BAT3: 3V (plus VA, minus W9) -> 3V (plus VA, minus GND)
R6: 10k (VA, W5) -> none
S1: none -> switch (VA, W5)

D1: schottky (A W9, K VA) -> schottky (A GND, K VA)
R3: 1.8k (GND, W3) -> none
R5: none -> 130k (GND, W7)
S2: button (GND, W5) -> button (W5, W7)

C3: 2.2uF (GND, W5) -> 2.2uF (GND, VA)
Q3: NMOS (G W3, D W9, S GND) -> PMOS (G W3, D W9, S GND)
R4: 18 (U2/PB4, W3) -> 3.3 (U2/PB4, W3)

* * *

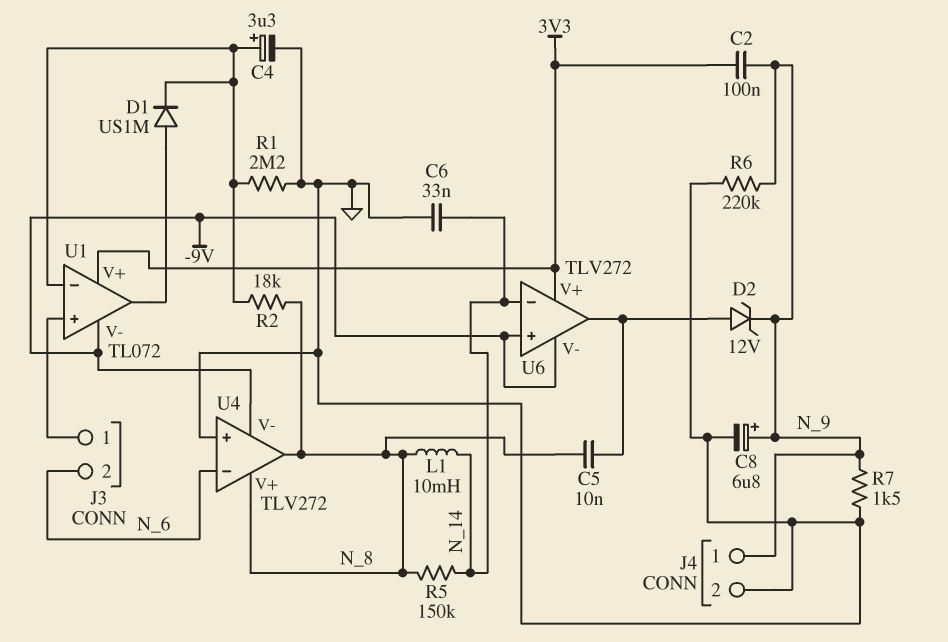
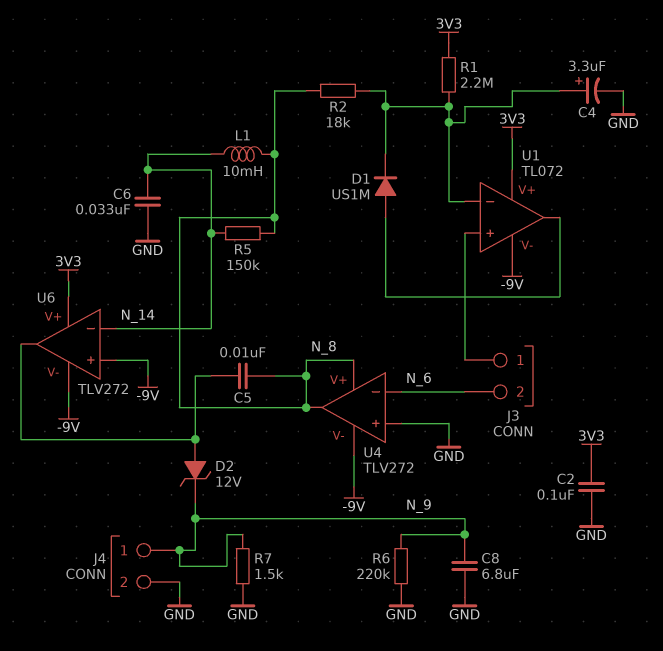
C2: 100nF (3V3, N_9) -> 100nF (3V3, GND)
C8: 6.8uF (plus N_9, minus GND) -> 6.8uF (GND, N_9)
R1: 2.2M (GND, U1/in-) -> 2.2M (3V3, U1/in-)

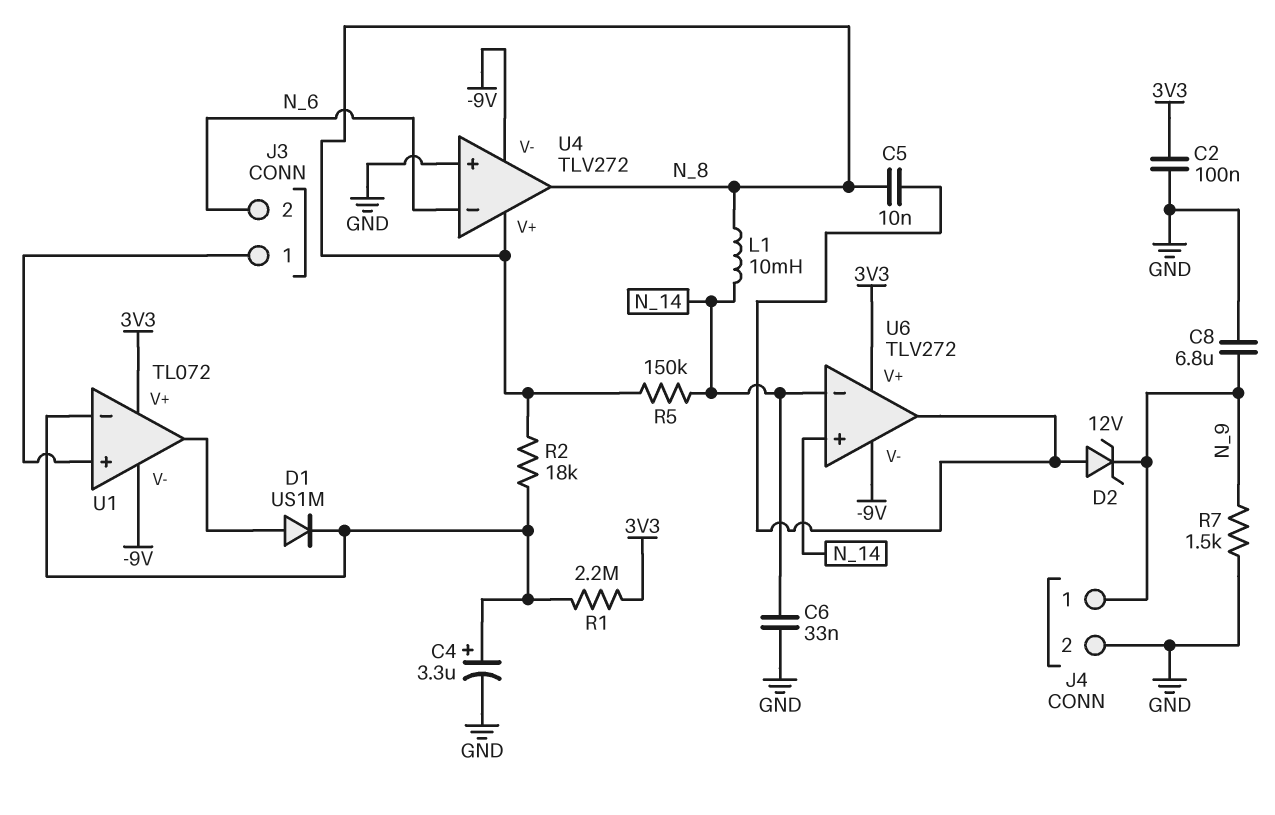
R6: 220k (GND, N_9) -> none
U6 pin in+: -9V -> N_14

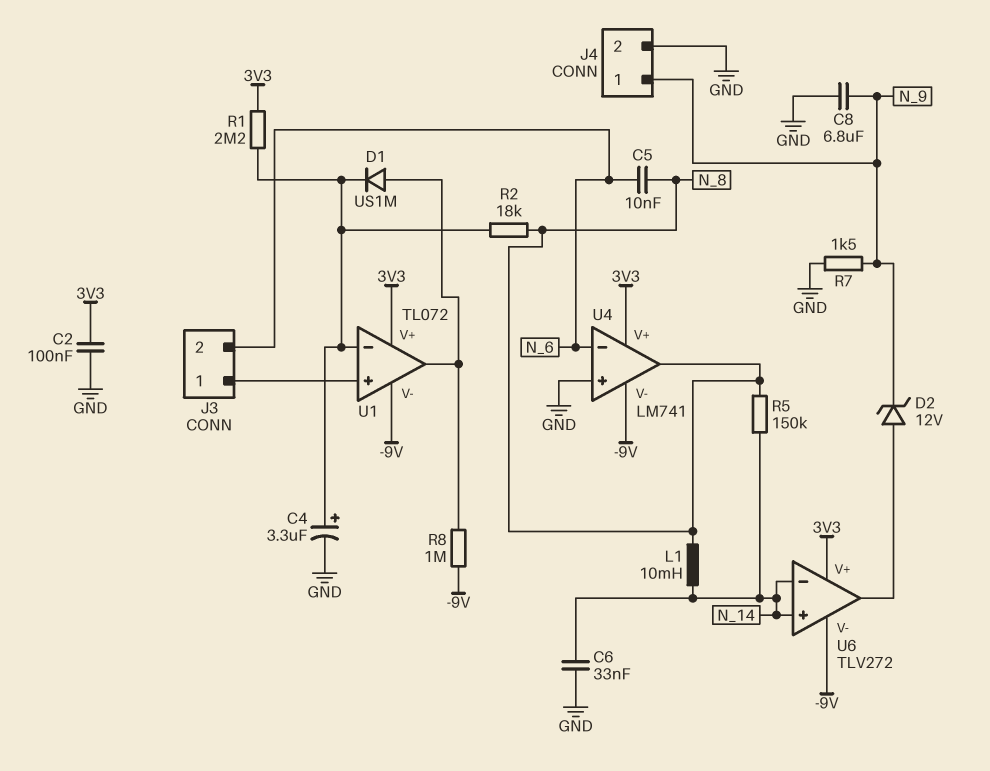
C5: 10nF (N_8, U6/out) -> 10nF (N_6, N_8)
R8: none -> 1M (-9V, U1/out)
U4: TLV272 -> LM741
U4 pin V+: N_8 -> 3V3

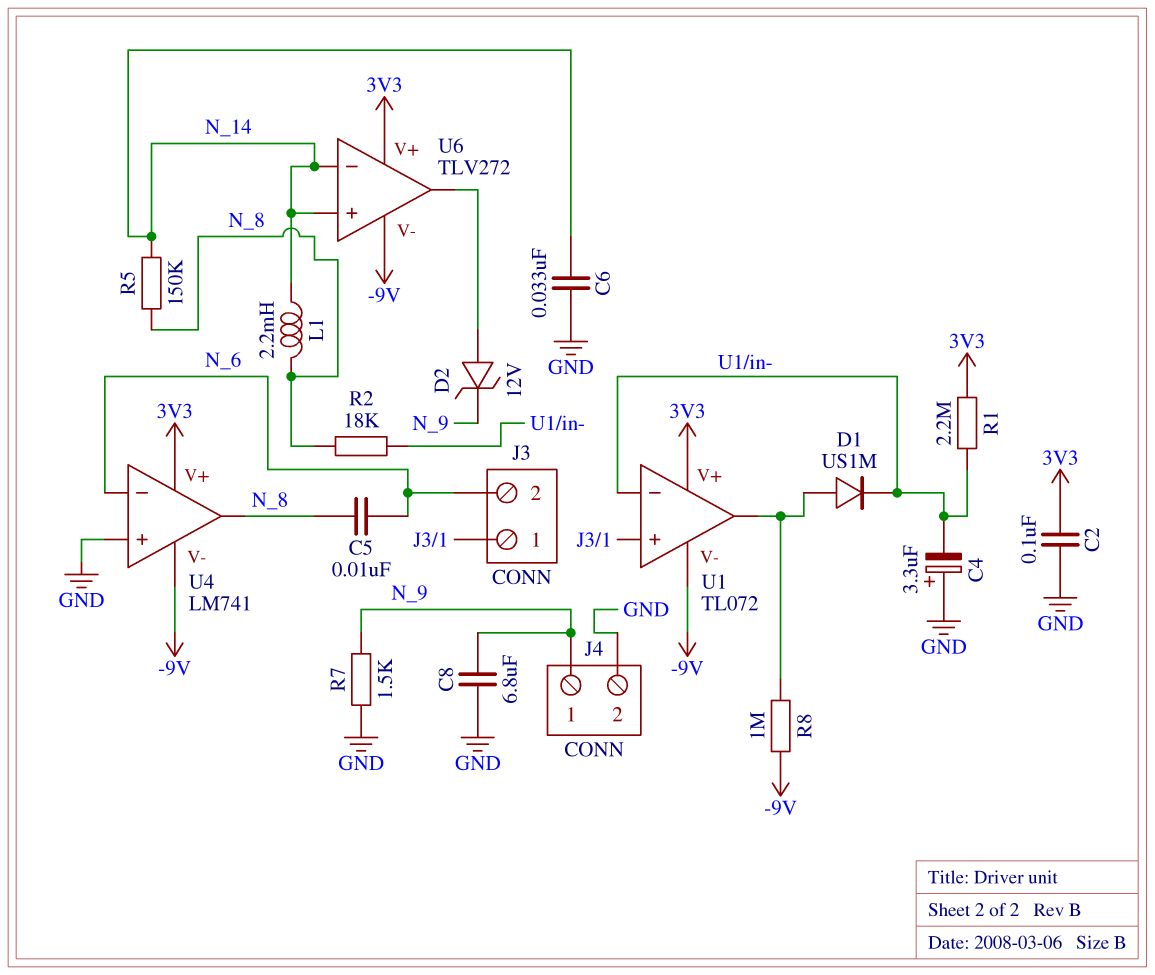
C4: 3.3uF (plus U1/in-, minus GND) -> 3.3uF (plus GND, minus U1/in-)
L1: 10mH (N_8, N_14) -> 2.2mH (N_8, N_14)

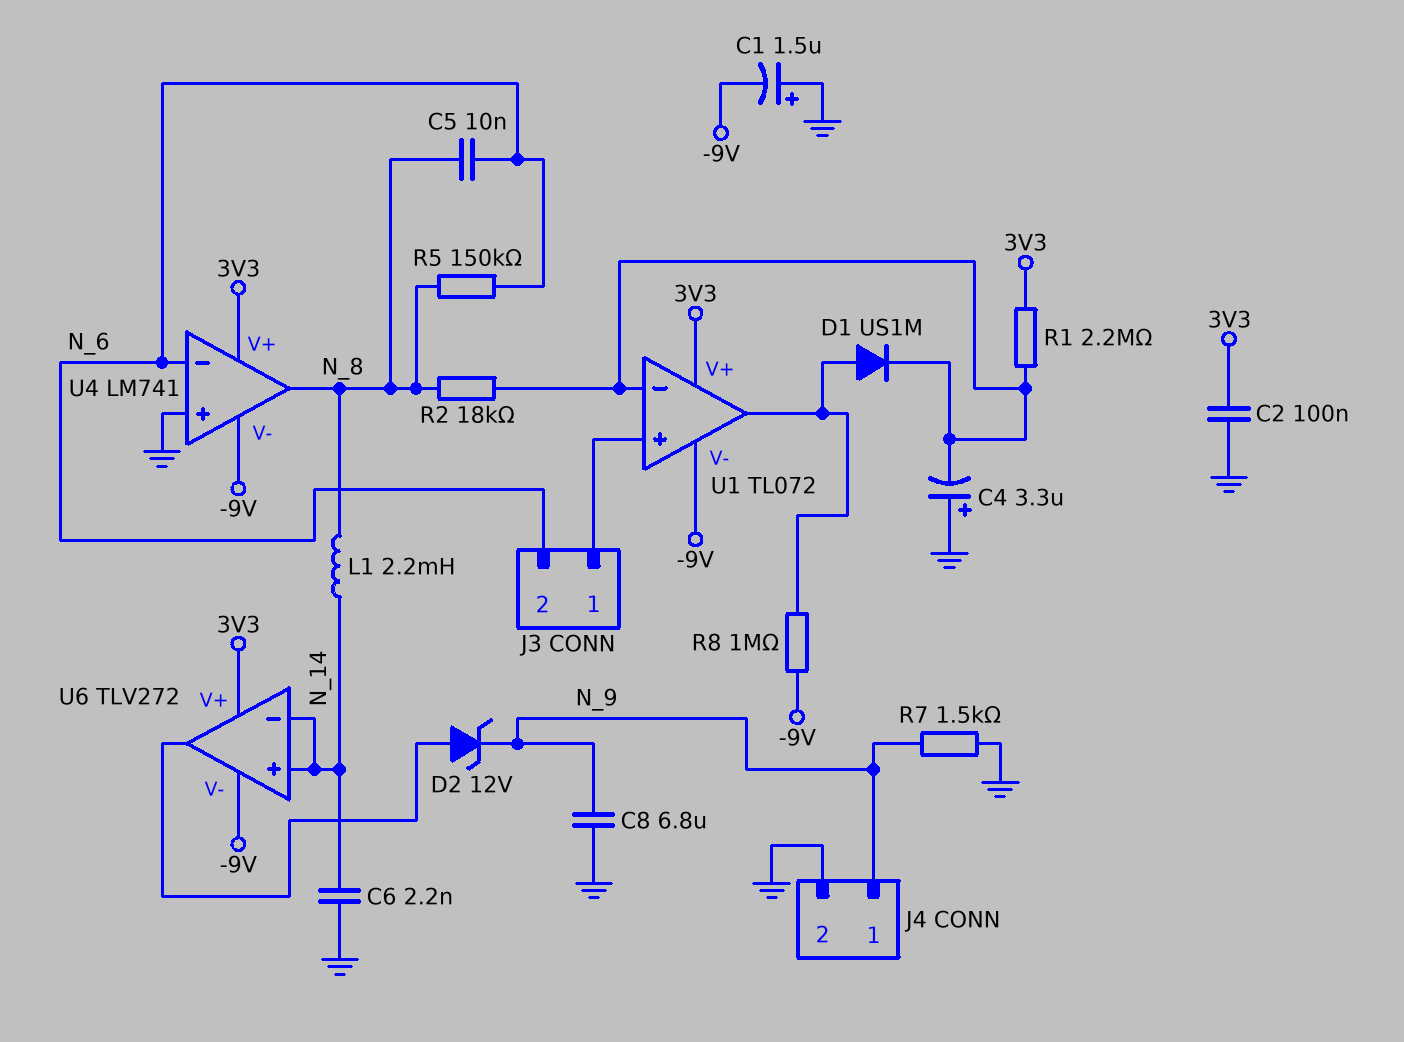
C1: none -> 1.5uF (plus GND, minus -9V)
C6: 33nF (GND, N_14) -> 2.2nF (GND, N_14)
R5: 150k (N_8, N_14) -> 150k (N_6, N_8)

> Task description
Look through the entries for the string "none". Every line that has it belongs in the answer.

> Task result
R6: 10k (VA, W5) -> none
S1: none -> switch (VA, W5)
R3: 1.8k (GND, W3) -> none
R5: none -> 130k (GND, W7)
R6: 220k (GND, N_9) -> none
R8: none -> 1M (-9V, U1/out)
C1: none -> 1.5uF (plus GND, minus -9V)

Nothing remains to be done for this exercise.